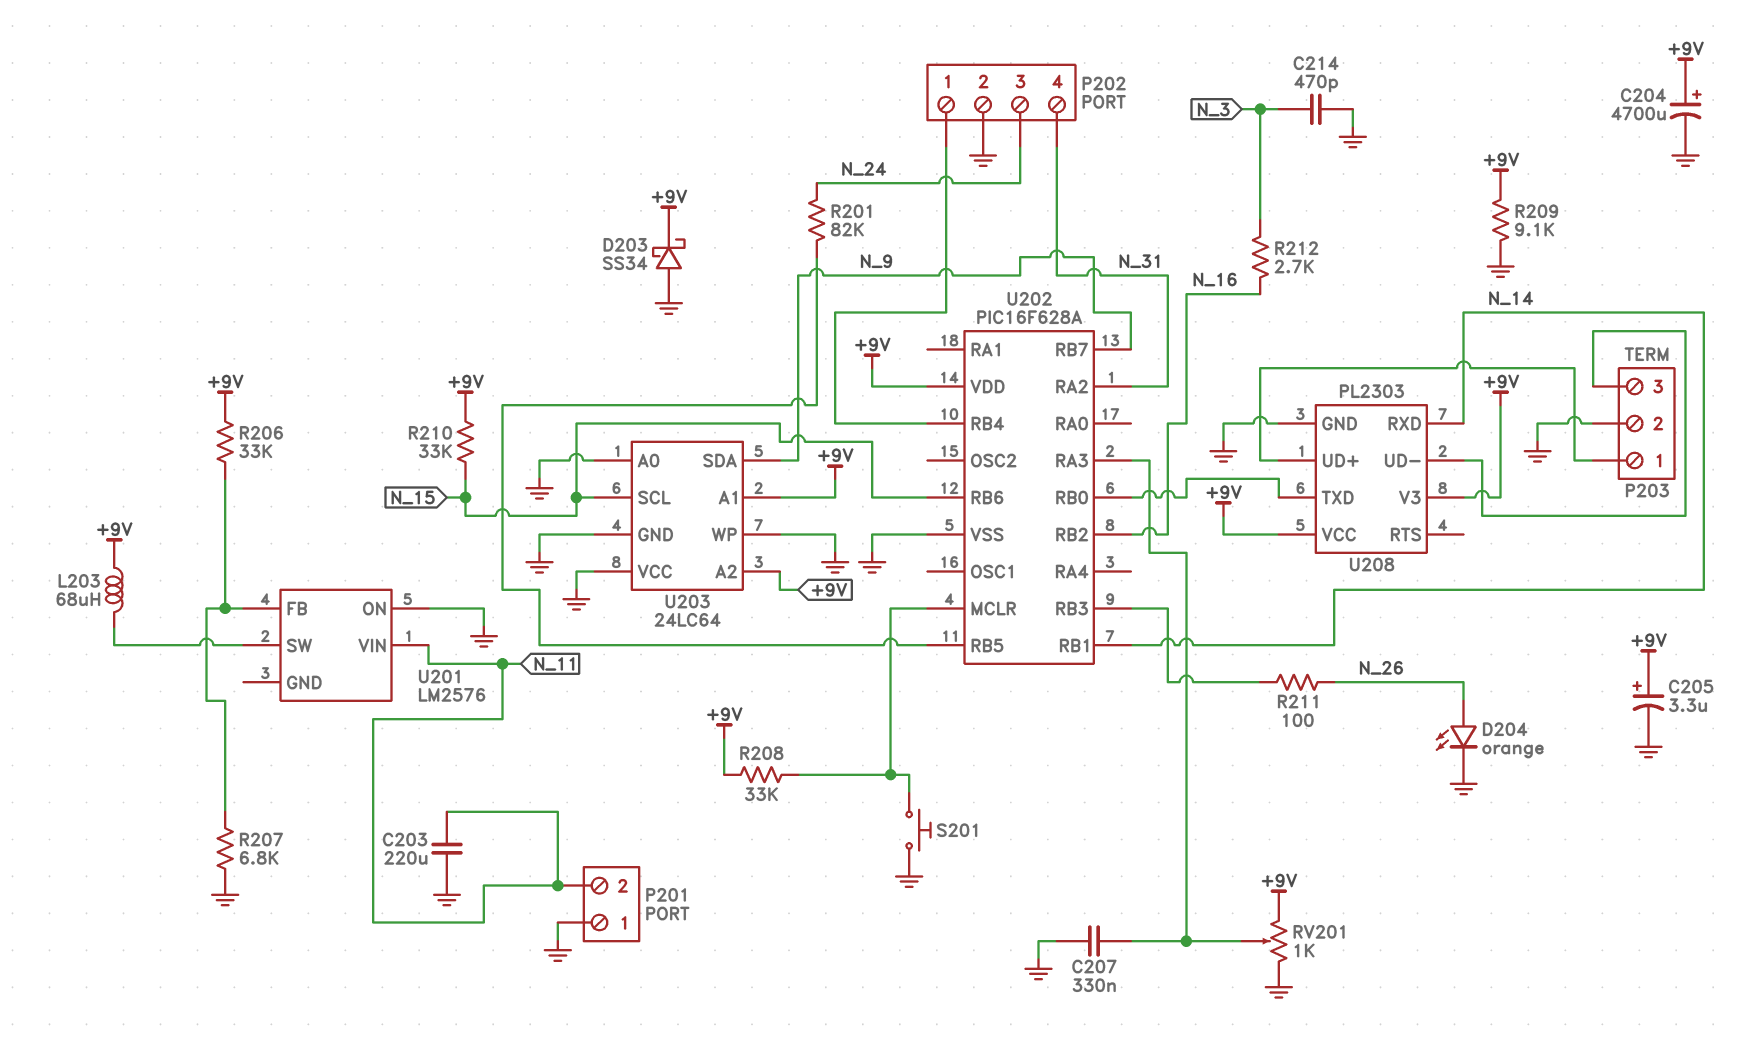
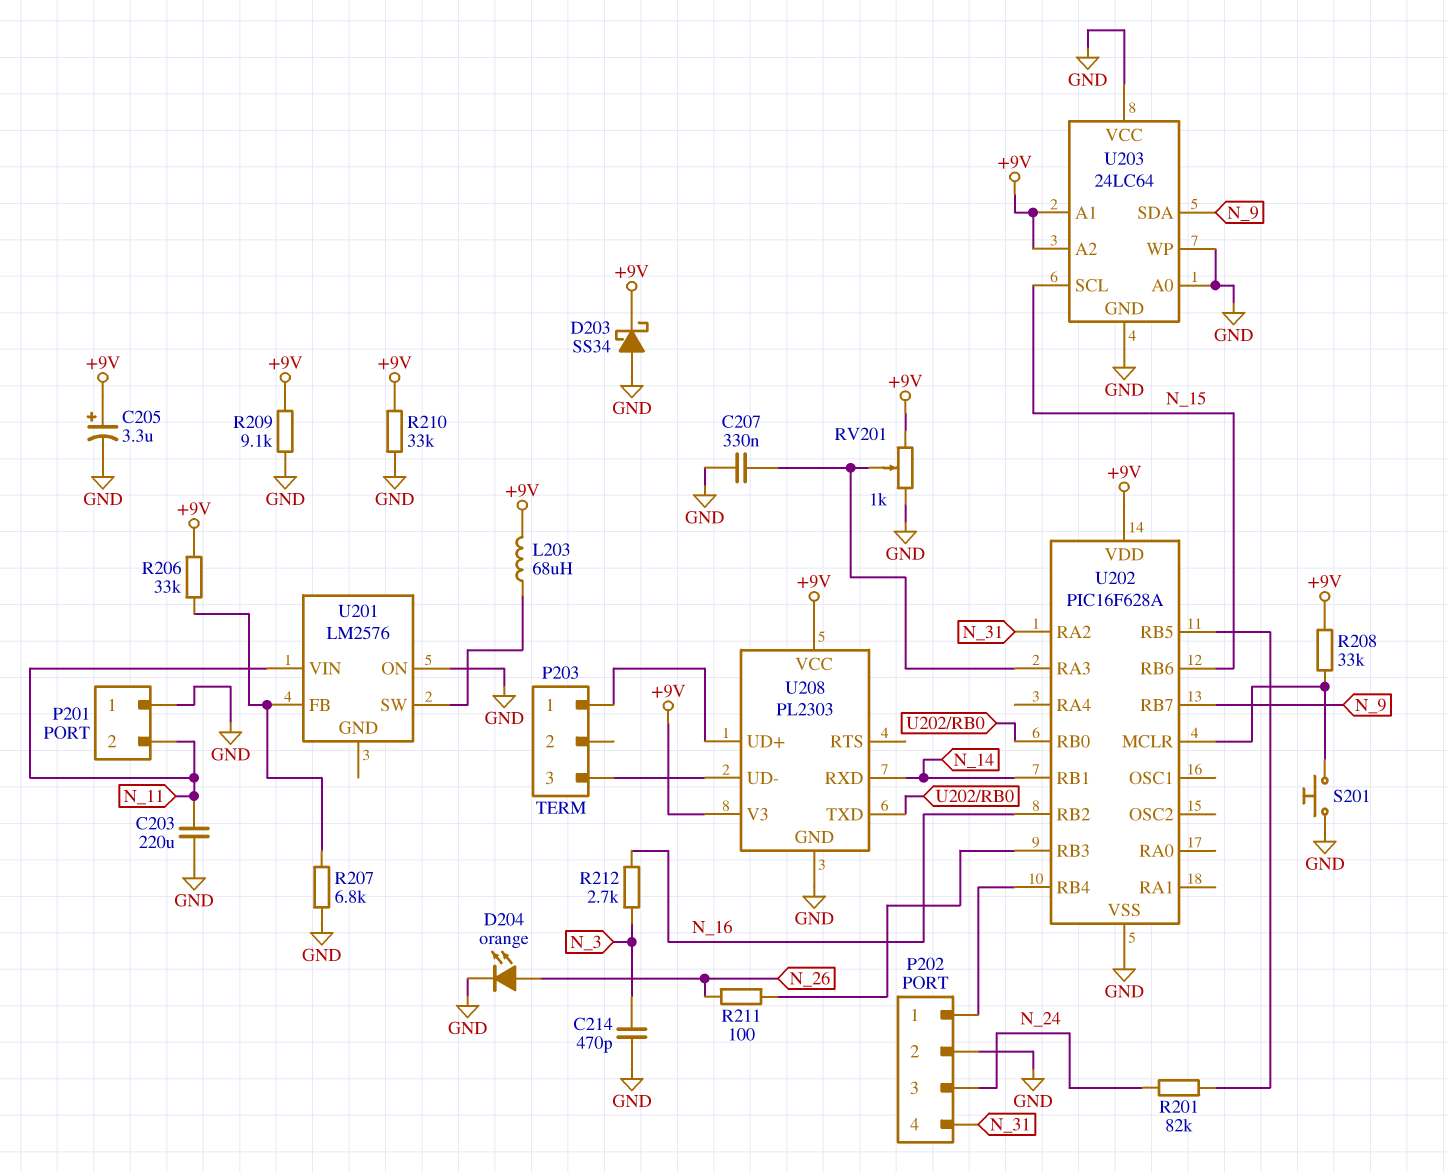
C204: 4700uF (plus +9V, minus GND) -> none
P203 pin 2: GND -> none
R210: 33k (+9V, N_15) -> 33k (+9V, GND)

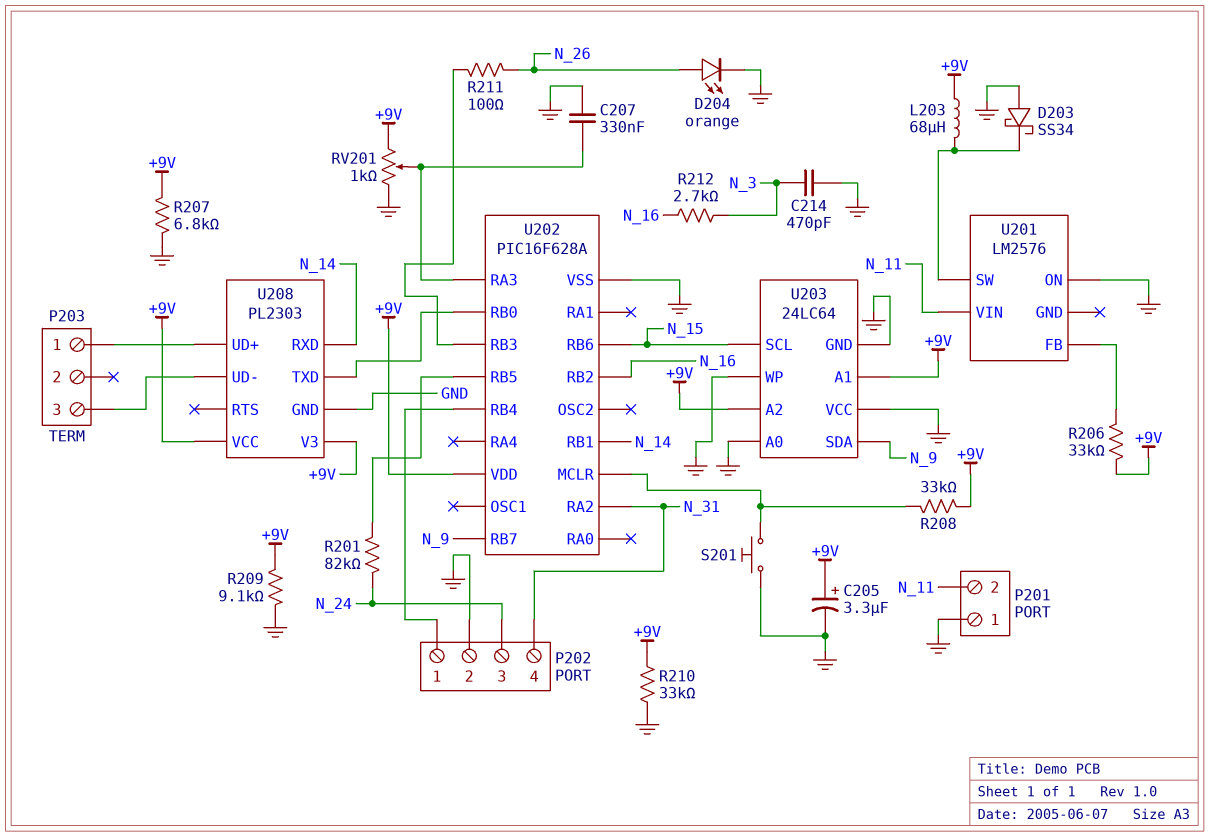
C203: 220uF (GND, N_11) -> none
D203: schottky SS34 (A GND, K +9V) -> schottky SS34 (A GND, K U201/SW)
R207: 6.8k (GND, U201/FB) -> 6.8k (+9V, GND)

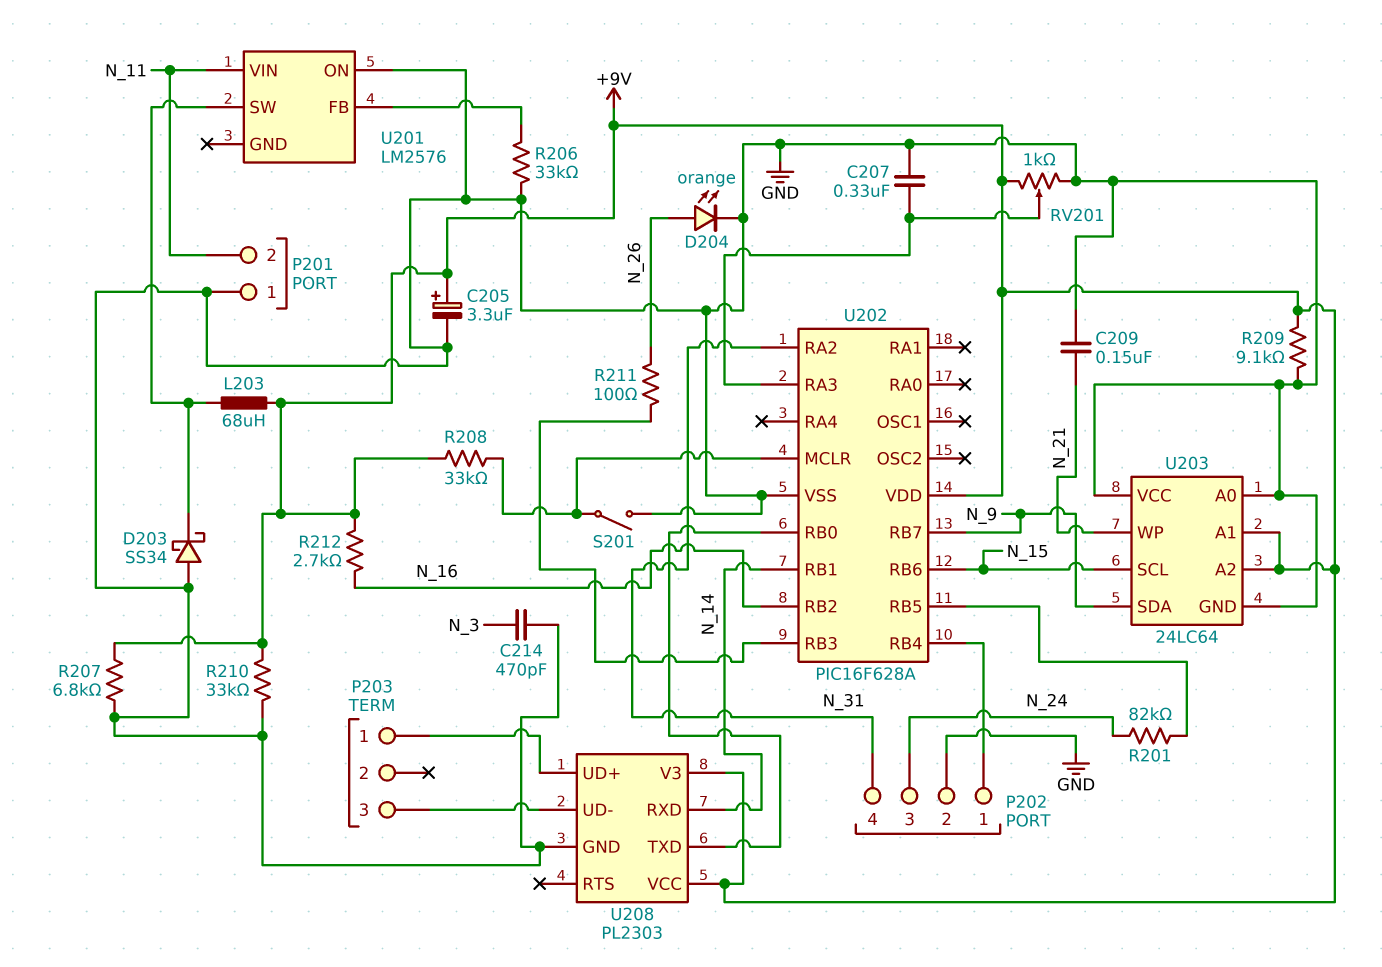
C209: none -> 150nF (GND, N_21)
R206: 33k (+9V, U201/FB) -> 33k (GND, U201/FB)
R212: 2.7k (N_3, N_16) -> 2.7k (+9V, N_16)
S201: button (GND, U202/MCLR) -> switch (GND, U202/MCLR)
U203 pin WP: GND -> N_21

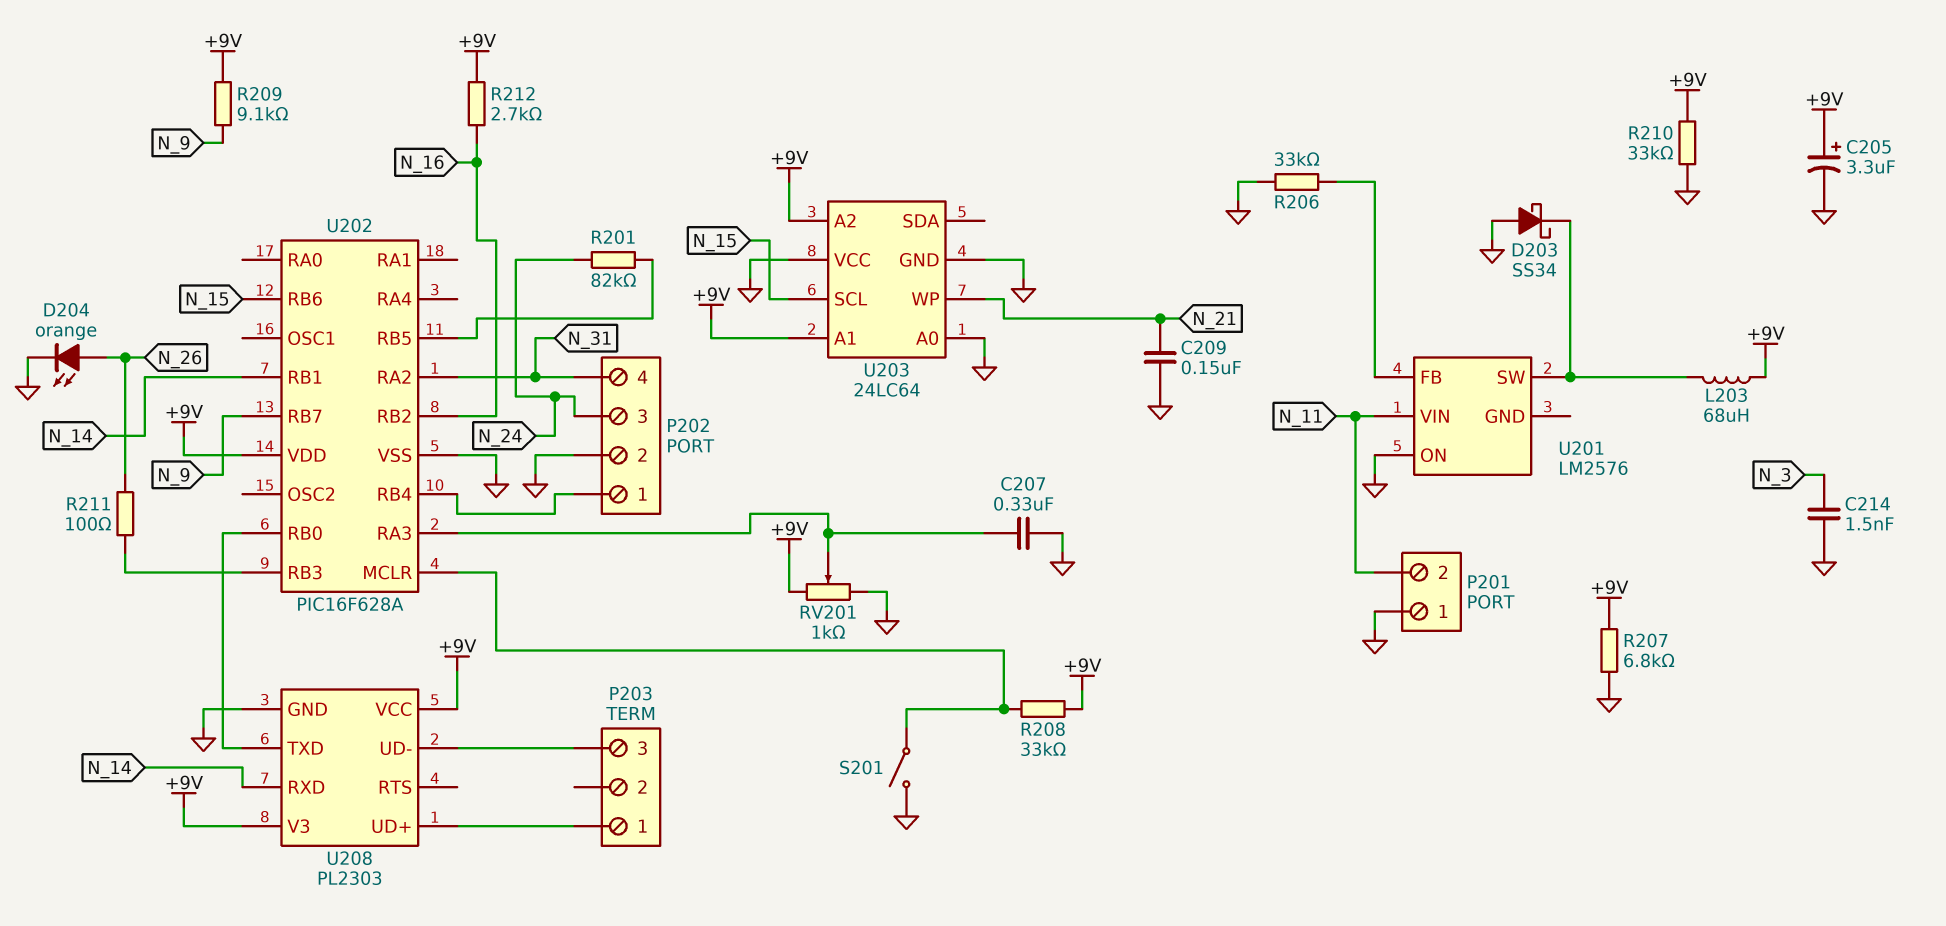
C214: 470pF (GND, N_3) -> 1.5nF (GND, N_3)
R209: 9.1k (+9V, GND) -> 9.1k (+9V, N_9)
U203 pin SDA: N_9 -> none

* * *

## Work to be completed
All lines of the records above that contain the word "none" are to be copied out.

## Answer space
C204: 4700uF (plus +9V, minus GND) -> none
P203 pin 2: GND -> none
C203: 220uF (GND, N_11) -> none
C209: none -> 150nF (GND, N_21)
U203 pin SDA: N_9 -> none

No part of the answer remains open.